[Opening Material shown section]

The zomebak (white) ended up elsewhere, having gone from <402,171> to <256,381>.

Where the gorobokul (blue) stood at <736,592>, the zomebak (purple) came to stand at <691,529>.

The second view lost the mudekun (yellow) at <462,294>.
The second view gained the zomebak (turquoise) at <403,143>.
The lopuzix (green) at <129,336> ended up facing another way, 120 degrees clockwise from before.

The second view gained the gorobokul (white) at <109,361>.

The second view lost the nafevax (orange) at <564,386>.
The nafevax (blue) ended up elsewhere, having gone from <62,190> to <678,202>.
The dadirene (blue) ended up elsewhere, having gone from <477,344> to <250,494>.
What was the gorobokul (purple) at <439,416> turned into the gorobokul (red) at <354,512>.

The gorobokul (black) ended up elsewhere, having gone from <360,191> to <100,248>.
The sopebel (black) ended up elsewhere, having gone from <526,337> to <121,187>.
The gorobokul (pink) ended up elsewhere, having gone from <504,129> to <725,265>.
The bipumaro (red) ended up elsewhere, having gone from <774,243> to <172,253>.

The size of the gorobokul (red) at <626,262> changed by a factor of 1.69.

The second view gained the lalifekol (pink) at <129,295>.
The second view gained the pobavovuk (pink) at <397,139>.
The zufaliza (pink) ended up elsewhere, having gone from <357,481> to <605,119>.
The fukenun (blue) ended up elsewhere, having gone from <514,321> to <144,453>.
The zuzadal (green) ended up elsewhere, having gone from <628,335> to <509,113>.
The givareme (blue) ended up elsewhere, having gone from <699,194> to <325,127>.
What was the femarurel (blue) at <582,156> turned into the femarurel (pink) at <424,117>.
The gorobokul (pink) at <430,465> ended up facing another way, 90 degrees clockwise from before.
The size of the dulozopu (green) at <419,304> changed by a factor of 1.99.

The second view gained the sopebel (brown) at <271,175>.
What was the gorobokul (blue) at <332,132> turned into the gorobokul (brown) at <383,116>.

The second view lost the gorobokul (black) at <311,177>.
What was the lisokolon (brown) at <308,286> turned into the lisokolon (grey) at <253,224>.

[Closing Material shown section]

- [Exercise goal]:
Repeat all the lines above, keeping them exactly as they are.

- [Exercise output]:
The zomebak (white) ended up elsewhere, having gone from <402,171> to <256,381>.

Where the gorobokul (blue) stood at <736,592>, the zomebak (purple) came to stand at <691,529>.

The second view lost the mudekun (yellow) at <462,294>.
The second view gained the zomebak (turquoise) at <403,143>.
The lopuzix (green) at <129,336> ended up facing another way, 120 degrees clockwise from before.

The second view gained the gorobokul (white) at <109,361>.

The second view lost the nafevax (orange) at <564,386>.
The nafevax (blue) ended up elsewhere, having gone from <62,190> to <678,202>.
The dadirene (blue) ended up elsewhere, having gone from <477,344> to <250,494>.
What was the gorobokul (purple) at <439,416> turned into the gorobokul (red) at <354,512>.

The gorobokul (black) ended up elsewhere, having gone from <360,191> to <100,248>.
The sopebel (black) ended up elsewhere, having gone from <526,337> to <121,187>.
The gorobokul (pink) ended up elsewhere, having gone from <504,129> to <725,265>.
The bipumaro (red) ended up elsewhere, having gone from <774,243> to <172,253>.

The size of the gorobokul (red) at <626,262> changed by a factor of 1.69.

The second view gained the lalifekol (pink) at <129,295>.
The second view gained the pobavovuk (pink) at <397,139>.
The zufaliza (pink) ended up elsewhere, having gone from <357,481> to <605,119>.
The fukenun (blue) ended up elsewhere, having gone from <514,321> to <144,453>.
The zuzadal (green) ended up elsewhere, having gone from <628,335> to <509,113>.
The givareme (blue) ended up elsewhere, having gone from <699,194> to <325,127>.
What was the femarurel (blue) at <582,156> turned into the femarurel (pink) at <424,117>.
The gorobokul (pink) at <430,465> ended up facing another way, 90 degrees clockwise from before.
The size of the dulozopu (green) at <419,304> changed by a factor of 1.99.

The second view gained the sopebel (brown) at <271,175>.
What was the gorobokul (blue) at <332,132> turned into the gorobokul (brown) at <383,116>.

The second view lost the gorobokul (black) at <311,177>.
What was the lisokolon (brown) at <308,286> turned into the lisokolon (grey) at <253,224>.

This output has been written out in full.